> _Supplied data_:
-=-=-

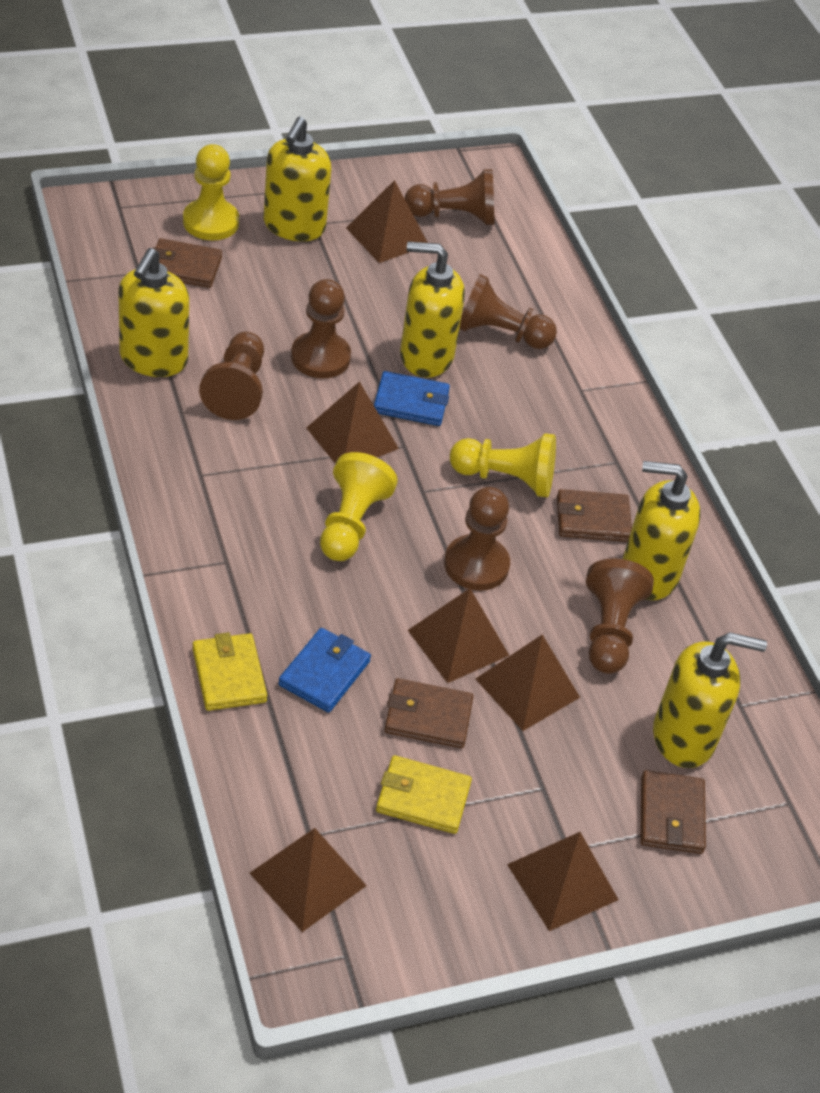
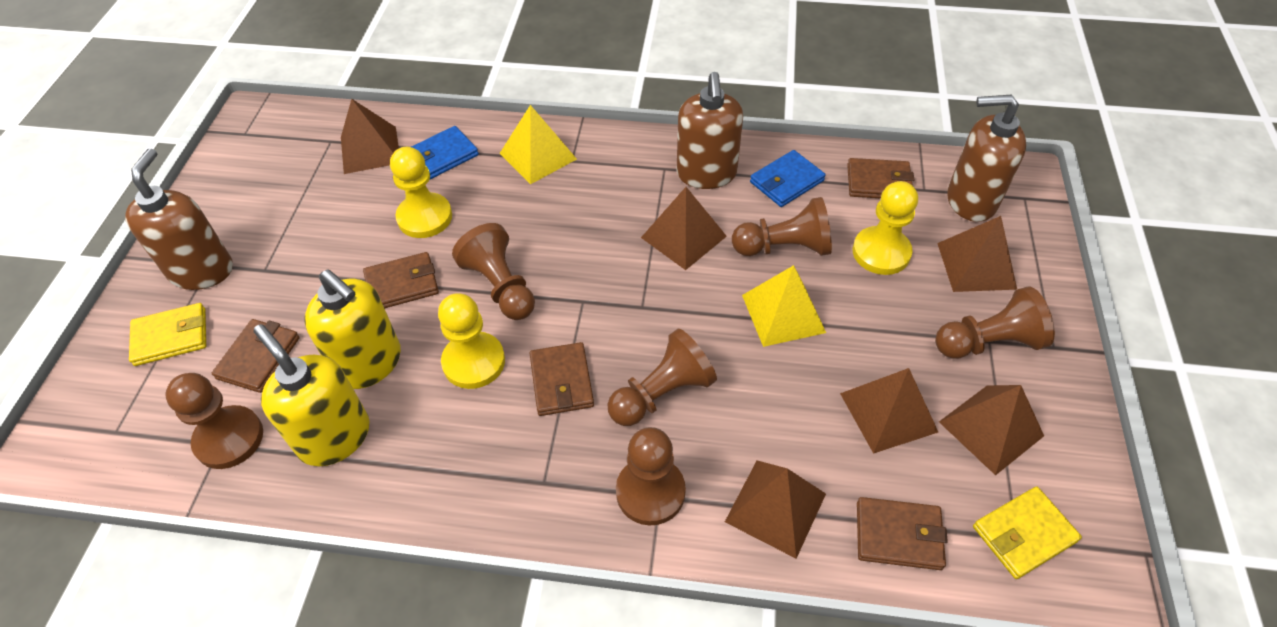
brown soap dispenser: 0 -> 3
brown wallet: 4 -> 5
yellow pyramid: 0 -> 2
yellow soap dispenser: 5 -> 2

-=-=-

> _Task instructions_: Every line in the data above needs to be given again exactly, pictures aside.

> _Solution to this exercise_:
brown soap dispenser: 0 -> 3
brown wallet: 4 -> 5
yellow pyramid: 0 -> 2
yellow soap dispenser: 5 -> 2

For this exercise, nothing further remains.